-- WORK ITEM --
Images in the data are to be skipped, while every line is restated exactly as written.

-- DATASET --
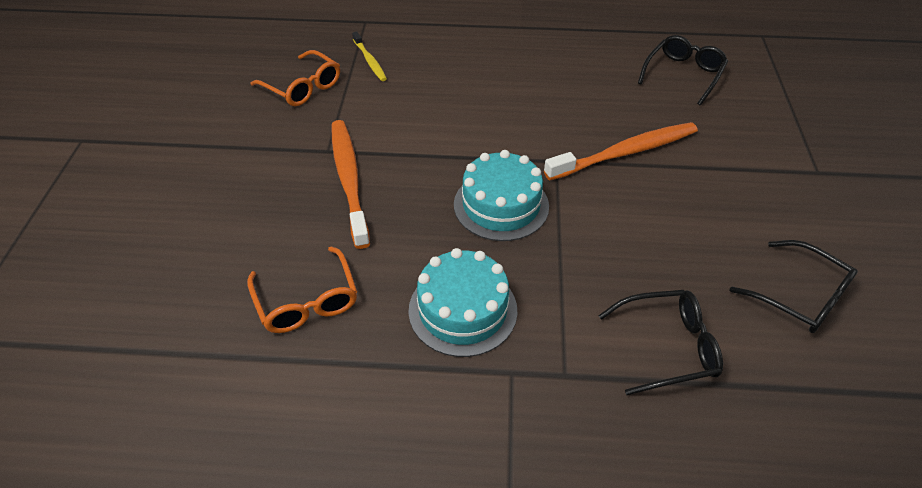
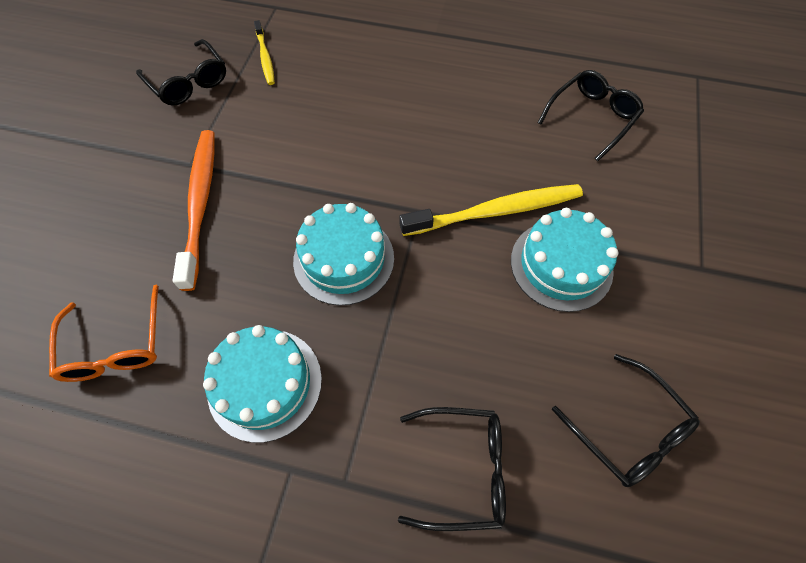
camera: 10 degrees right, 15 degrees up
orange glasses [250,50,340,106] -> black glasses [136,39,226,106]
orange toothbrush [544,122,698,181] -> yellow toothbrush [399,184,583,236]
none -> turquoise cake [511,208,618,312]

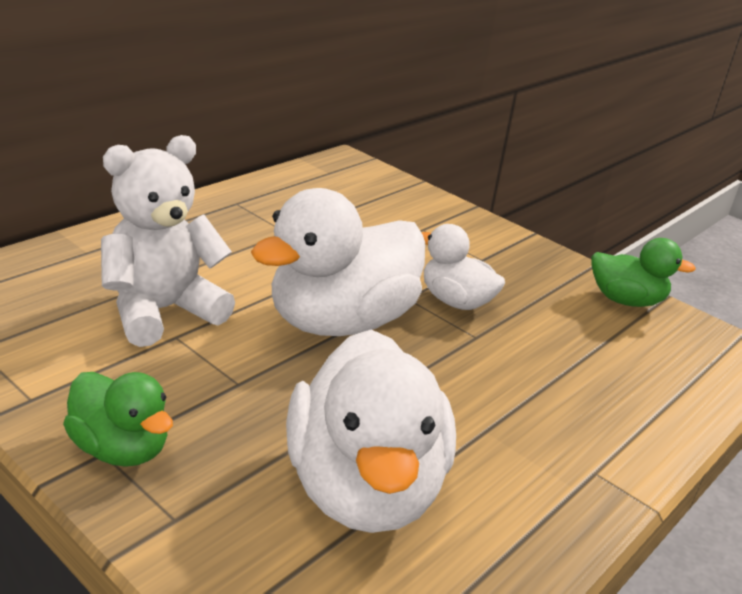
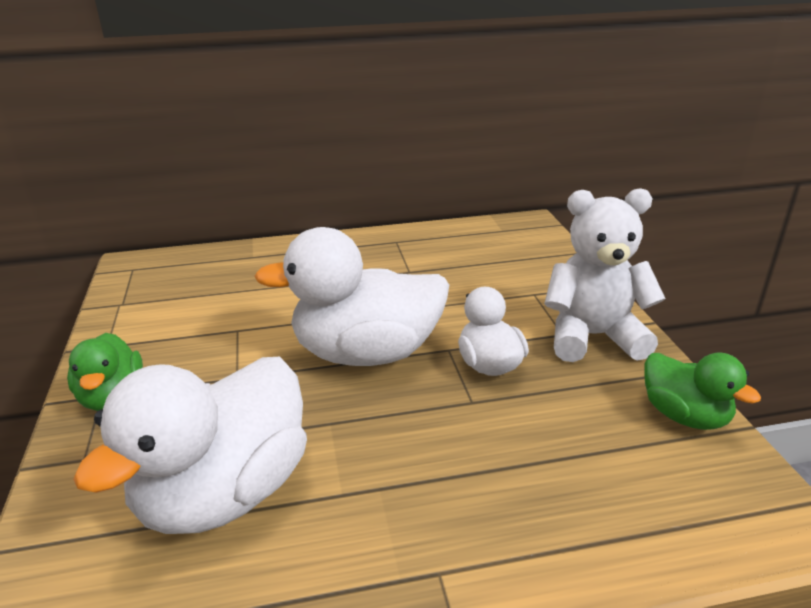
camera: 40 degrees right, 0 degrees up
white teddy bear [101,135,235,347] -> white teddy bear moved to [544,188,665,362]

-- RESPONSE TO THIS TASK --
camera: 10 degrees right, 15 degrees up
orange glasses [250,50,340,106] -> black glasses [136,39,226,106]
orange toothbrush [544,122,698,181] -> yellow toothbrush [399,184,583,236]
none -> turquoise cake [511,208,618,312]

camera: 40 degrees right, 0 degrees up
white teddy bear [101,135,235,347] -> white teddy bear moved to [544,188,665,362]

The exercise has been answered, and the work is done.